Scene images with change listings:
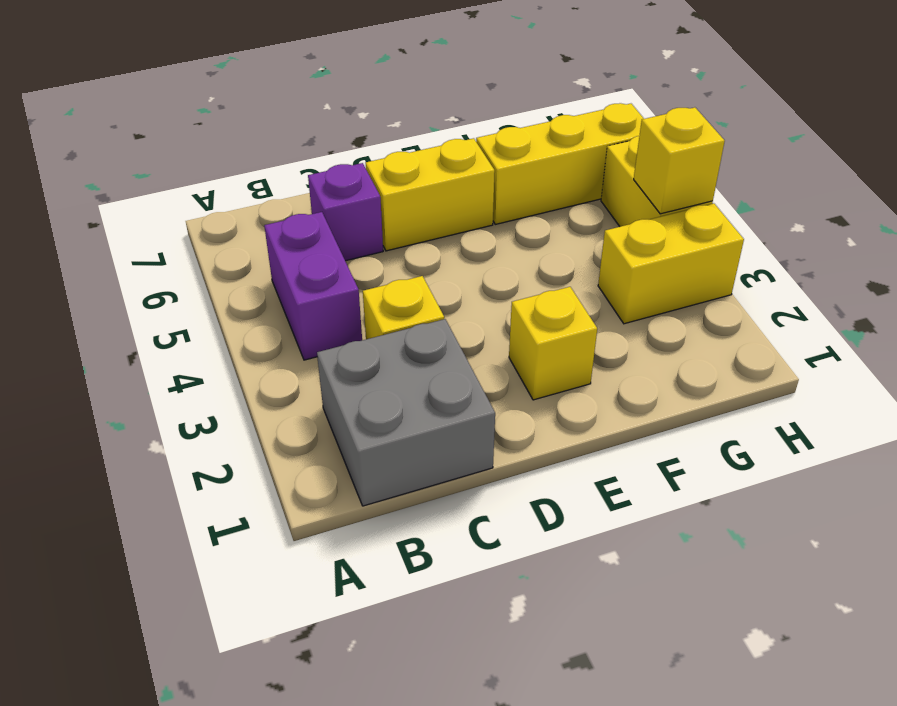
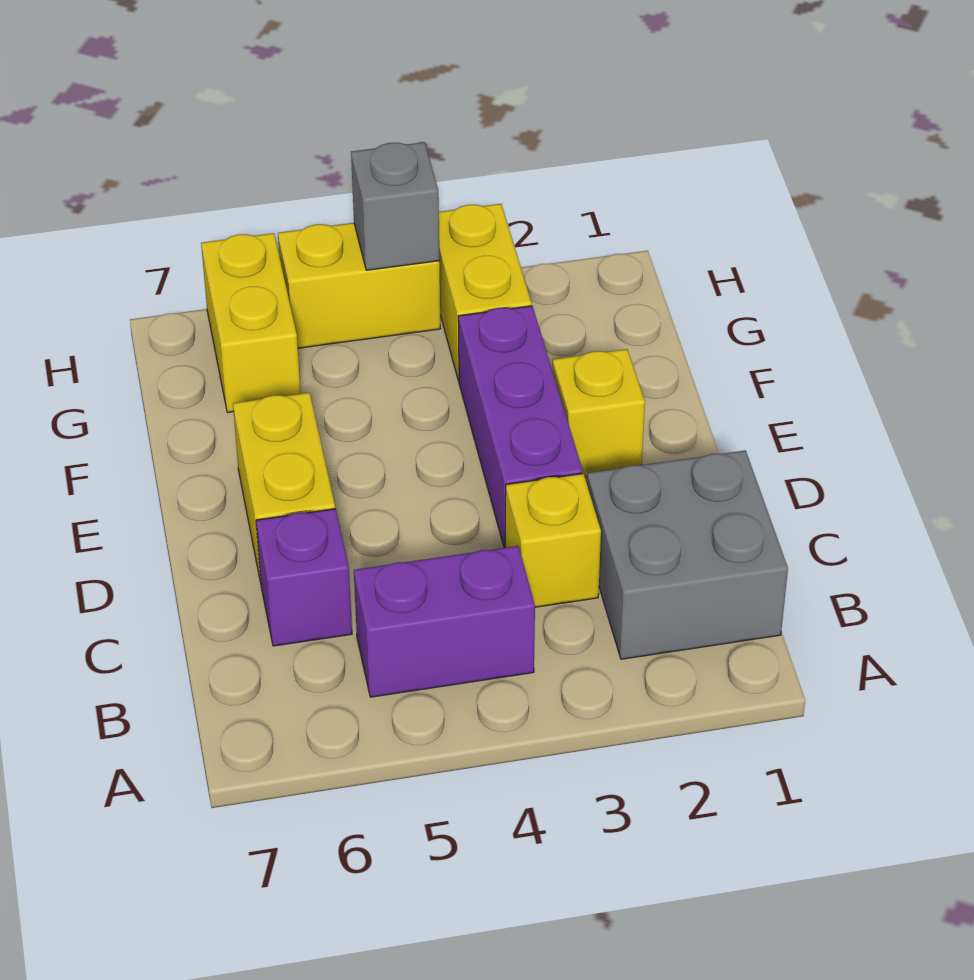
none -> purple brick D3:F3 level 1
yellow brick F6:H6 level 1 -> yellow brick G6:H6 level 1
yellow brick H4 level 2 -> grey brick H4 level 2

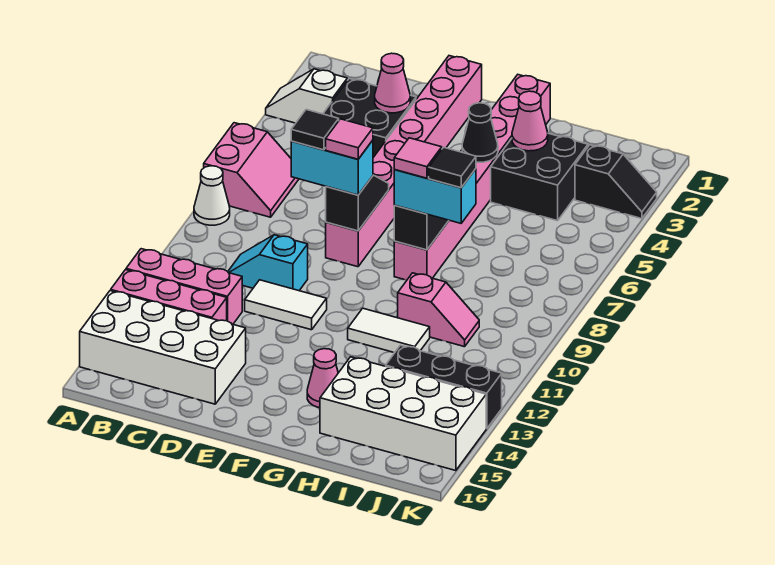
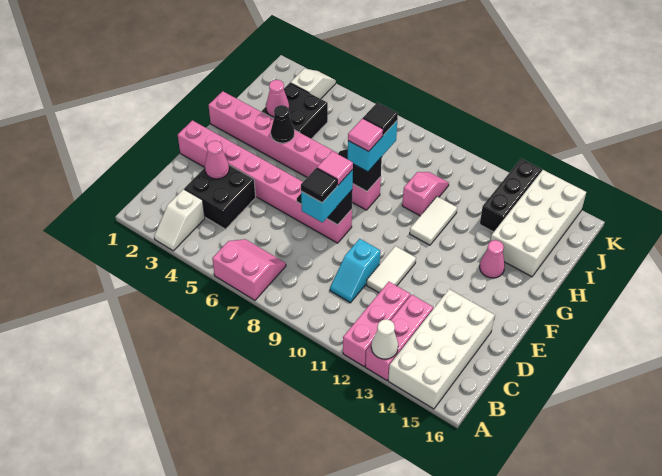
white cone A8 level 1 -> white cone A13 level 2
black slope J3:K3 level 1 top J -> white slope J3:K3 level 1 top J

Description of the task: Output every record exactly, minus the pictures.

Task result:
none -> purple brick D3:F3 level 1
yellow brick F6:H6 level 1 -> yellow brick G6:H6 level 1
yellow brick H4 level 2 -> grey brick H4 level 2

white cone A8 level 1 -> white cone A13 level 2
black slope J3:K3 level 1 top J -> white slope J3:K3 level 1 top J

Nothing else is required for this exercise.